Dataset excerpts

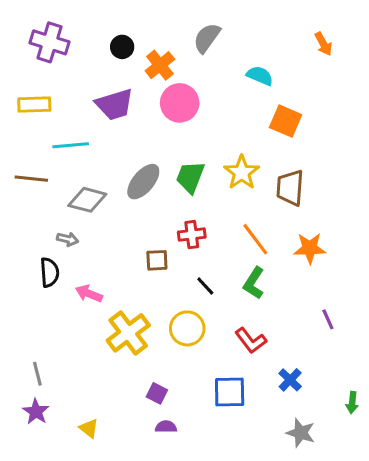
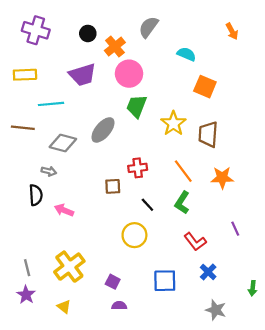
green trapezoid: (190, 177) -> (137, 106), moved
yellow cross: (128, 333) -> (69, 267), moved
red L-shape: (251, 341) -> (195, 242), moved

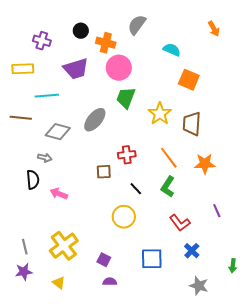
purple cross: (36, 30) -> (42, 41), moved, size x0.7
orange cross: (115, 46) -> (106, 43), turned -36
purple star: (26, 295) -> (24, 272), turned 30

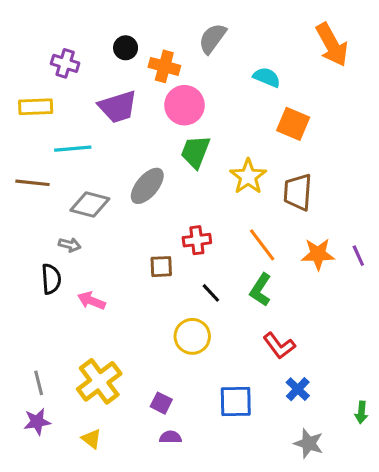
orange arrow: (214, 29) -> (332, 45), size x1.8
purple line: (217, 211) -> (358, 256), moved

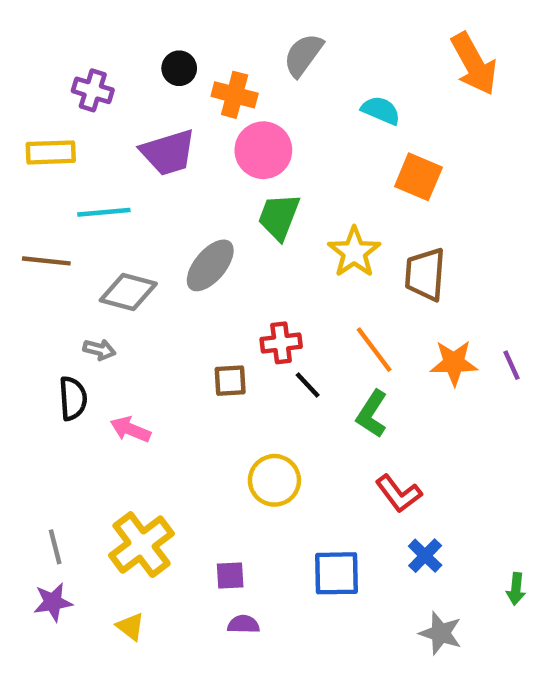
black line: (211, 293) -> (308, 385), moved
purple square: (161, 403) -> (230, 576), turned -30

Assignment = Give back the records above word for word, minus any image they hold.

Output below =
green trapezoid: (190, 177) -> (137, 106), moved
yellow cross: (128, 333) -> (69, 267), moved
red L-shape: (251, 341) -> (195, 242), moved

purple cross: (36, 30) -> (42, 41), moved, size x0.7
orange cross: (115, 46) -> (106, 43), turned -36
purple star: (26, 295) -> (24, 272), turned 30

orange arrow: (214, 29) -> (332, 45), size x1.8
purple line: (217, 211) -> (358, 256), moved

black line: (211, 293) -> (308, 385), moved
purple square: (161, 403) -> (230, 576), turned -30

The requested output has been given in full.